▶ **Description of the task**
Here is the task for the records below: repeat exactly the lines from the one with "truskawka (czerwony) (300,55,337,94)" to the one with "none -> kalkulator", both included, and nothing else.

----- Material provided

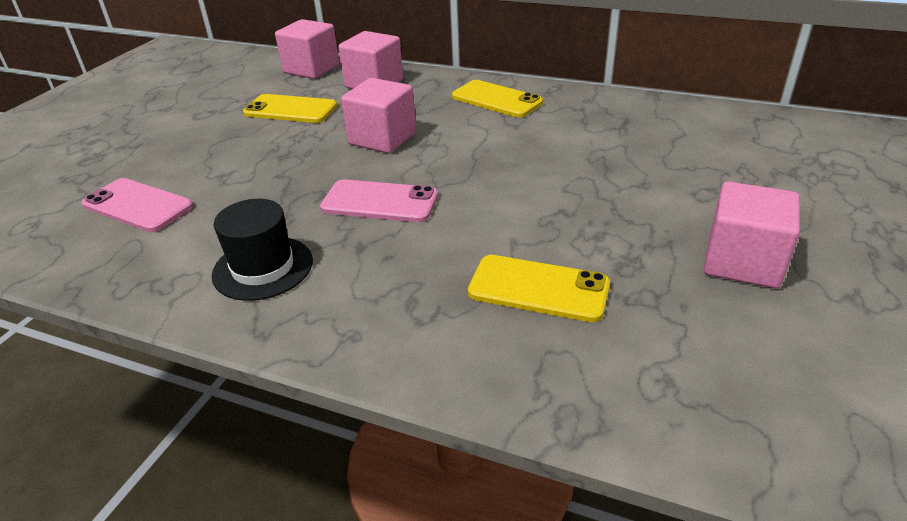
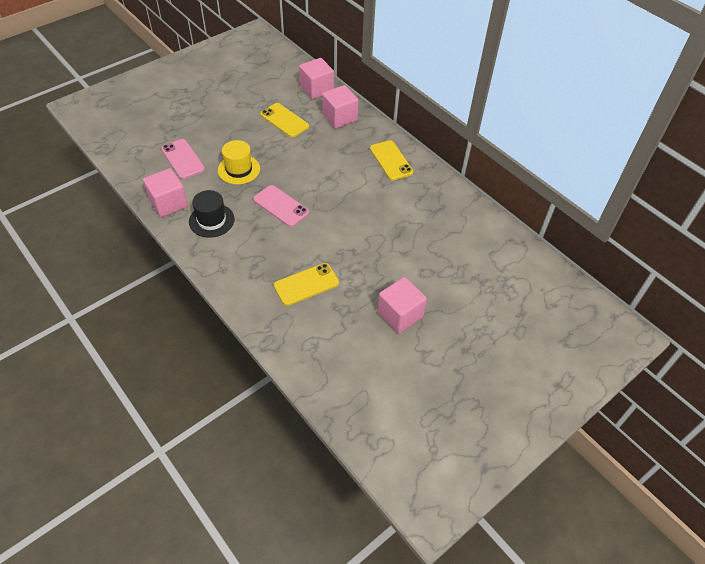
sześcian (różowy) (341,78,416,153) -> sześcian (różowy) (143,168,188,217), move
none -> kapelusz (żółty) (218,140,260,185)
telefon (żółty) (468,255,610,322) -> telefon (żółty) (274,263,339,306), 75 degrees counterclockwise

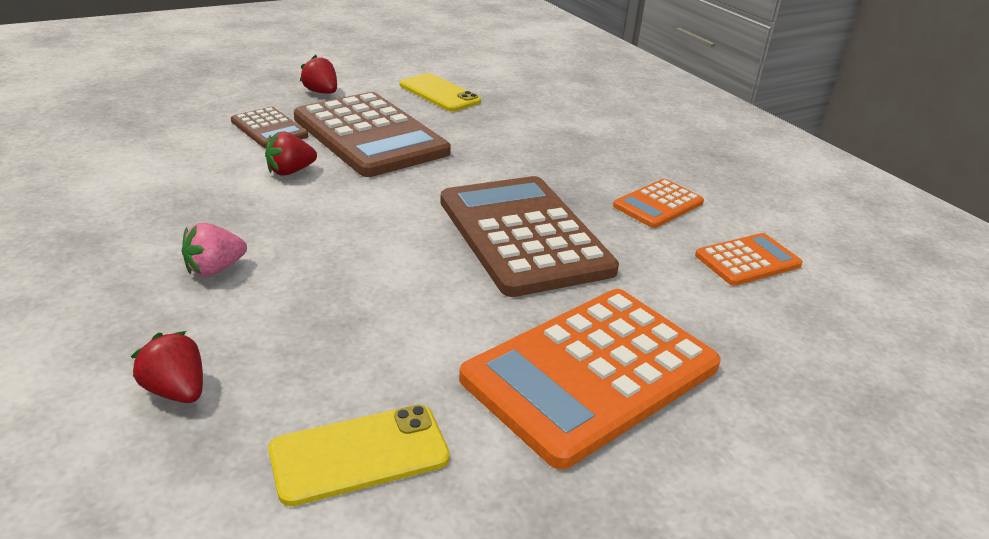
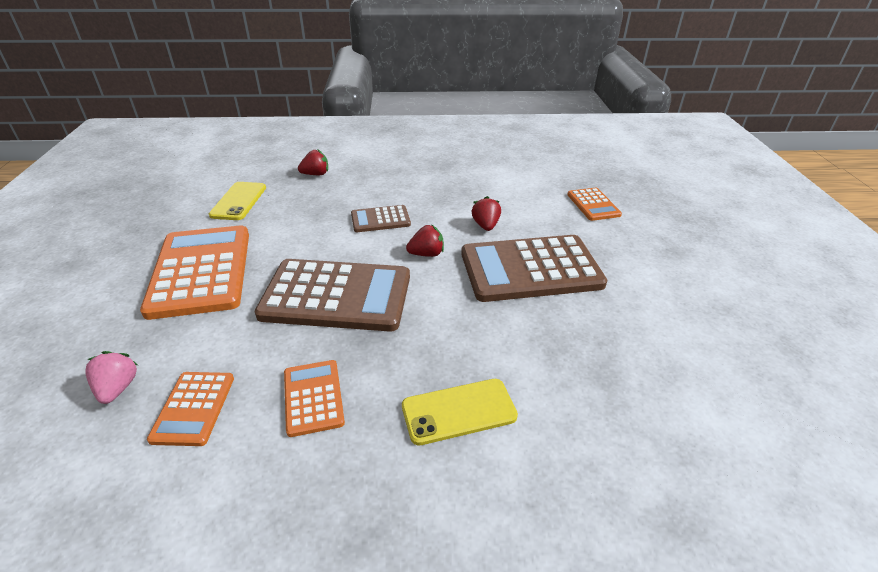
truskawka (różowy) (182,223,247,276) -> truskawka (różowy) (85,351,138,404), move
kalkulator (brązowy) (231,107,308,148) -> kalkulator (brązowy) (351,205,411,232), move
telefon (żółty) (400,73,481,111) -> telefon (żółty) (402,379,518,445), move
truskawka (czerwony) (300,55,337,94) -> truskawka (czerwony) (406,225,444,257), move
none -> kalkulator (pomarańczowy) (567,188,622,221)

----------
----- Material provided

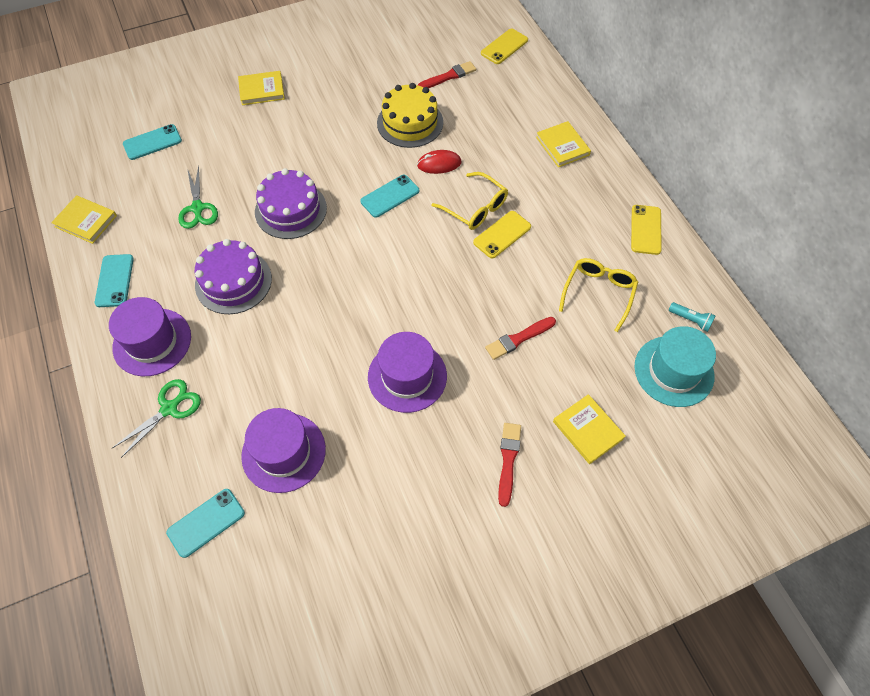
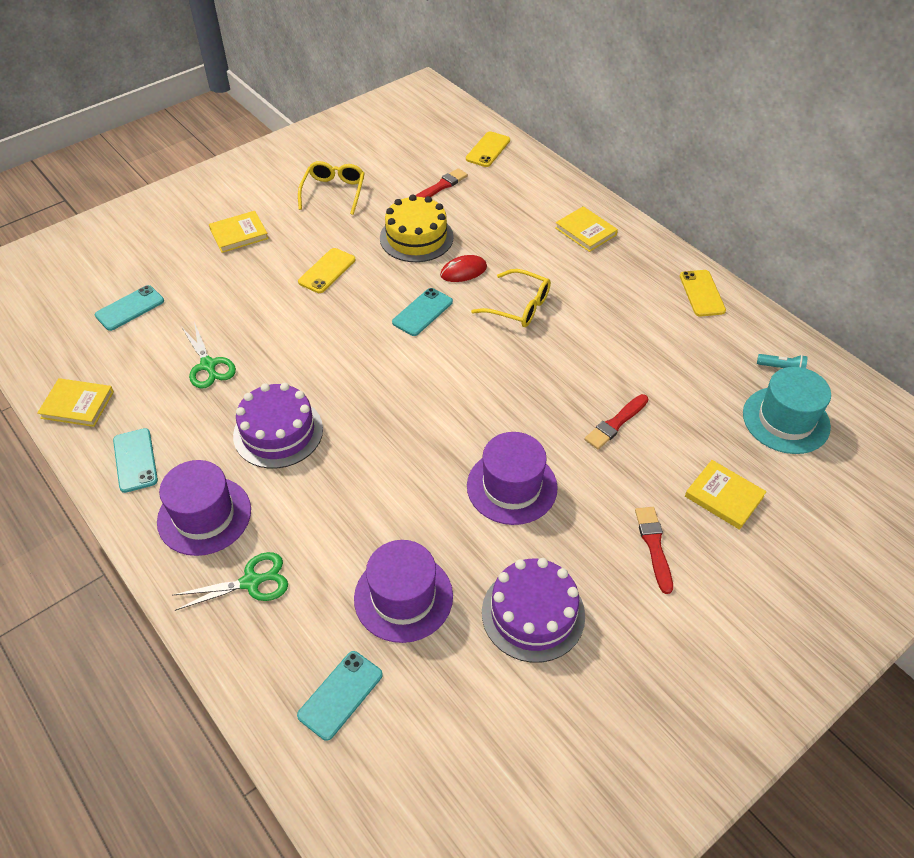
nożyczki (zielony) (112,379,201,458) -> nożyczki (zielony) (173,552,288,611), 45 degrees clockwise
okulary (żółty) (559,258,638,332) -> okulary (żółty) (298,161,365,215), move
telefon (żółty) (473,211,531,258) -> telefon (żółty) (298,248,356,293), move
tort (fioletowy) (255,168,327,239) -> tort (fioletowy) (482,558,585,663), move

----------

▶ **Exercise response**
truskawka (czerwony) (300,55,337,94) -> truskawka (czerwony) (406,225,444,257), move
none -> kalkulator (pomarańczowy) (567,188,622,221)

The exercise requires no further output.